An exact transcription of the data below is needed.

_ _ _ _ _ _ _

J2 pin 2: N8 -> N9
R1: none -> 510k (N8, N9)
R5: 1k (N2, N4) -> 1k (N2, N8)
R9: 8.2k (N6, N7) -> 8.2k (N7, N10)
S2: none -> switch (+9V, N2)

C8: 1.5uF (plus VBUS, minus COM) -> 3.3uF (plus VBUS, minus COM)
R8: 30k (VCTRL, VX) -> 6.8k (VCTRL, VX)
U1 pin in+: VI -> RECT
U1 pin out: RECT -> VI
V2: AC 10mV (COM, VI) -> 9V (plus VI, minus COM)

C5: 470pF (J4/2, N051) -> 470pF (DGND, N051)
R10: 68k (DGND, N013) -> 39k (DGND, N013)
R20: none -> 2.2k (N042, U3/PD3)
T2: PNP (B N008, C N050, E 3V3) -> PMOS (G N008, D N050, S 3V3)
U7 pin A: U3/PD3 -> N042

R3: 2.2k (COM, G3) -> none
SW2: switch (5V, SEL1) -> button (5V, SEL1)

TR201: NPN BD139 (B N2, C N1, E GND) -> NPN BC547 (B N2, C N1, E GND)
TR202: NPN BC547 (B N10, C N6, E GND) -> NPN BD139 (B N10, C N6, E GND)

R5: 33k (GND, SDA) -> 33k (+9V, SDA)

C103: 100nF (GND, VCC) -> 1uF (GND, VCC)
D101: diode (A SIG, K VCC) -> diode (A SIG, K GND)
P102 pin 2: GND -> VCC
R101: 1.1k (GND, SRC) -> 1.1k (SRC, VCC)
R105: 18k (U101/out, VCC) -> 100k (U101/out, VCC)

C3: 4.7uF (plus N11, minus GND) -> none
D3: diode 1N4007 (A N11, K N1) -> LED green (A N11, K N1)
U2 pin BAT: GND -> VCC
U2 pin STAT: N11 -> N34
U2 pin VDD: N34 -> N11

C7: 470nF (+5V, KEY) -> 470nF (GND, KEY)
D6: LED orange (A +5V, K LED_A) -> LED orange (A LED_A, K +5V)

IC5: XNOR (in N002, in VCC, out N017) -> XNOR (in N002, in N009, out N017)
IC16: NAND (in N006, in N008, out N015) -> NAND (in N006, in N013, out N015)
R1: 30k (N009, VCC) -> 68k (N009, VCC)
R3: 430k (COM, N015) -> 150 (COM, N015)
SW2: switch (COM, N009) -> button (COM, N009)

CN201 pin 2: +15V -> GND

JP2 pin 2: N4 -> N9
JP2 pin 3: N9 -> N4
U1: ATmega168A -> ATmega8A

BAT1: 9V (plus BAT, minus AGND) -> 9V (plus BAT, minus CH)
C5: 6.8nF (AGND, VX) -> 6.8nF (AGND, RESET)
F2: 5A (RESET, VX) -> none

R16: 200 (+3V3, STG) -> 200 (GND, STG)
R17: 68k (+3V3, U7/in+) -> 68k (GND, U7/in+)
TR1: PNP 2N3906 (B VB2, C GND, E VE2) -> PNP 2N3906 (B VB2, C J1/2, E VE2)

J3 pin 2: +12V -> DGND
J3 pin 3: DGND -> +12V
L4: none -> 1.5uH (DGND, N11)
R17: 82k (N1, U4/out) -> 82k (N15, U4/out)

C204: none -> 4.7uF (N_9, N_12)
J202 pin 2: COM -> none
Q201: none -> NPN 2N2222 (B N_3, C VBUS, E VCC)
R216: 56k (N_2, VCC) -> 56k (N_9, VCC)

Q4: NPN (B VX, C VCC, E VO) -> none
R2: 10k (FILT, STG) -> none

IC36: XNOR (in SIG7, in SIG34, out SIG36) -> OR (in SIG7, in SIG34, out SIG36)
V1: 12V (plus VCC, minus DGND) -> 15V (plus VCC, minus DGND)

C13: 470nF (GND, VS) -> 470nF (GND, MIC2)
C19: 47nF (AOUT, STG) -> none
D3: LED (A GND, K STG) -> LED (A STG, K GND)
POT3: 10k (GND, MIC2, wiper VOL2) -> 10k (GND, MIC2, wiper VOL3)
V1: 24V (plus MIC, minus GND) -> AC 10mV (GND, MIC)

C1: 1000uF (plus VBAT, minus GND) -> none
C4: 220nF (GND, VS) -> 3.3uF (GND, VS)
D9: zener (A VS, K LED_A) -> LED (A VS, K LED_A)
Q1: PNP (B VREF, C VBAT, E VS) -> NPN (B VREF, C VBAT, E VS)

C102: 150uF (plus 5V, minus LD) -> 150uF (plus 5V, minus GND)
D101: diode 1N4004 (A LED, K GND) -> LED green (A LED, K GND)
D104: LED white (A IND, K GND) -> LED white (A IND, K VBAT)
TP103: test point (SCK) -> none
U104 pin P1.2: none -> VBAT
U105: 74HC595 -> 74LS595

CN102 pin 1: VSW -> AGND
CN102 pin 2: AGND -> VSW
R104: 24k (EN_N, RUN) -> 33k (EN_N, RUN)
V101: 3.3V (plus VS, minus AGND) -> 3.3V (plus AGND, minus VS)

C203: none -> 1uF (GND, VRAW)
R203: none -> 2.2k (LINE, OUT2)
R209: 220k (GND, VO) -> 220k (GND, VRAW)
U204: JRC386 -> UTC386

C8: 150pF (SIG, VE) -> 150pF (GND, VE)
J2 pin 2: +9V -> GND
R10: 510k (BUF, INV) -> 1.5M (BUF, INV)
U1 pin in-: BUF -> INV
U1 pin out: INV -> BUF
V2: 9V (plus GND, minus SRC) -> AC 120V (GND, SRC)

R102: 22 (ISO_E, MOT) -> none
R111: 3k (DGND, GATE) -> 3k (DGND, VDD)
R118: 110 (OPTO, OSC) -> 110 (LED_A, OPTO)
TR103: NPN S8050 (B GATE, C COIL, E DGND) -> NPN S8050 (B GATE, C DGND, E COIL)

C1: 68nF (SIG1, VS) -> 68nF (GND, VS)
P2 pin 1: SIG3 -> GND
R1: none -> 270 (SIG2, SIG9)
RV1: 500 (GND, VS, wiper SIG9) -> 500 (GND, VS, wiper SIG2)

_ _ _ _ _ _ _

• Response:
J2 pin 2: N8 -> N9
R1: none -> 510k (N8, N9)
R5: 1k (N2, N4) -> 1k (N2, N8)
R9: 8.2k (N6, N7) -> 8.2k (N7, N10)
S2: none -> switch (+9V, N2)

C8: 1.5uF (plus VBUS, minus COM) -> 3.3uF (plus VBUS, minus COM)
R8: 30k (VCTRL, VX) -> 6.8k (VCTRL, VX)
U1 pin in+: VI -> RECT
U1 pin out: RECT -> VI
V2: AC 10mV (COM, VI) -> 9V (plus VI, minus COM)

C5: 470pF (J4/2, N051) -> 470pF (DGND, N051)
R10: 68k (DGND, N013) -> 39k (DGND, N013)
R20: none -> 2.2k (N042, U3/PD3)
T2: PNP (B N008, C N050, E 3V3) -> PMOS (G N008, D N050, S 3V3)
U7 pin A: U3/PD3 -> N042

R3: 2.2k (COM, G3) -> none
SW2: switch (5V, SEL1) -> button (5V, SEL1)

TR201: NPN BD139 (B N2, C N1, E GND) -> NPN BC547 (B N2, C N1, E GND)
TR202: NPN BC547 (B N10, C N6, E GND) -> NPN BD139 (B N10, C N6, E GND)

R5: 33k (GND, SDA) -> 33k (+9V, SDA)

C103: 100nF (GND, VCC) -> 1uF (GND, VCC)
D101: diode (A SIG, K VCC) -> diode (A SIG, K GND)
P102 pin 2: GND -> VCC
R101: 1.1k (GND, SRC) -> 1.1k (SRC, VCC)
R105: 18k (U101/out, VCC) -> 100k (U101/out, VCC)

C3: 4.7uF (plus N11, minus GND) -> none
D3: diode 1N4007 (A N11, K N1) -> LED green (A N11, K N1)
U2 pin BAT: GND -> VCC
U2 pin STAT: N11 -> N34
U2 pin VDD: N34 -> N11

C7: 470nF (+5V, KEY) -> 470nF (GND, KEY)
D6: LED orange (A +5V, K LED_A) -> LED orange (A LED_A, K +5V)

IC5: XNOR (in N002, in VCC, out N017) -> XNOR (in N002, in N009, out N017)
IC16: NAND (in N006, in N008, out N015) -> NAND (in N006, in N013, out N015)
R1: 30k (N009, VCC) -> 68k (N009, VCC)
R3: 430k (COM, N015) -> 150 (COM, N015)
SW2: switch (COM, N009) -> button (COM, N009)

CN201 pin 2: +15V -> GND

JP2 pin 2: N4 -> N9
JP2 pin 3: N9 -> N4
U1: ATmega168A -> ATmega8A

BAT1: 9V (plus BAT, minus AGND) -> 9V (plus BAT, minus CH)
C5: 6.8nF (AGND, VX) -> 6.8nF (AGND, RESET)
F2: 5A (RESET, VX) -> none

R16: 200 (+3V3, STG) -> 200 (GND, STG)
R17: 68k (+3V3, U7/in+) -> 68k (GND, U7/in+)
TR1: PNP 2N3906 (B VB2, C GND, E VE2) -> PNP 2N3906 (B VB2, C J1/2, E VE2)

J3 pin 2: +12V -> DGND
J3 pin 3: DGND -> +12V
L4: none -> 1.5uH (DGND, N11)
R17: 82k (N1, U4/out) -> 82k (N15, U4/out)

C204: none -> 4.7uF (N_9, N_12)
J202 pin 2: COM -> none
Q201: none -> NPN 2N2222 (B N_3, C VBUS, E VCC)
R216: 56k (N_2, VCC) -> 56k (N_9, VCC)

Q4: NPN (B VX, C VCC, E VO) -> none
R2: 10k (FILT, STG) -> none

IC36: XNOR (in SIG7, in SIG34, out SIG36) -> OR (in SIG7, in SIG34, out SIG36)
V1: 12V (plus VCC, minus DGND) -> 15V (plus VCC, minus DGND)

C13: 470nF (GND, VS) -> 470nF (GND, MIC2)
C19: 47nF (AOUT, STG) -> none
D3: LED (A GND, K STG) -> LED (A STG, K GND)
POT3: 10k (GND, MIC2, wiper VOL2) -> 10k (GND, MIC2, wiper VOL3)
V1: 24V (plus MIC, minus GND) -> AC 10mV (GND, MIC)

C1: 1000uF (plus VBAT, minus GND) -> none
C4: 220nF (GND, VS) -> 3.3uF (GND, VS)
D9: zener (A VS, K LED_A) -> LED (A VS, K LED_A)
Q1: PNP (B VREF, C VBAT, E VS) -> NPN (B VREF, C VBAT, E VS)

C102: 150uF (plus 5V, minus LD) -> 150uF (plus 5V, minus GND)
D101: diode 1N4004 (A LED, K GND) -> LED green (A LED, K GND)
D104: LED white (A IND, K GND) -> LED white (A IND, K VBAT)
TP103: test point (SCK) -> none
U104 pin P1.2: none -> VBAT
U105: 74HC595 -> 74LS595

CN102 pin 1: VSW -> AGND
CN102 pin 2: AGND -> VSW
R104: 24k (EN_N, RUN) -> 33k (EN_N, RUN)
V101: 3.3V (plus VS, minus AGND) -> 3.3V (plus AGND, minus VS)

C203: none -> 1uF (GND, VRAW)
R203: none -> 2.2k (LINE, OUT2)
R209: 220k (GND, VO) -> 220k (GND, VRAW)
U204: JRC386 -> UTC386

C8: 150pF (SIG, VE) -> 150pF (GND, VE)
J2 pin 2: +9V -> GND
R10: 510k (BUF, INV) -> 1.5M (BUF, INV)
U1 pin in-: BUF -> INV
U1 pin out: INV -> BUF
V2: 9V (plus GND, minus SRC) -> AC 120V (GND, SRC)

R102: 22 (ISO_E, MOT) -> none
R111: 3k (DGND, GATE) -> 3k (DGND, VDD)
R118: 110 (OPTO, OSC) -> 110 (LED_A, OPTO)
TR103: NPN S8050 (B GATE, C COIL, E DGND) -> NPN S8050 (B GATE, C DGND, E COIL)

C1: 68nF (SIG1, VS) -> 68nF (GND, VS)
P2 pin 1: SIG3 -> GND
R1: none -> 270 (SIG2, SIG9)
RV1: 500 (GND, VS, wiper SIG9) -> 500 (GND, VS, wiper SIG2)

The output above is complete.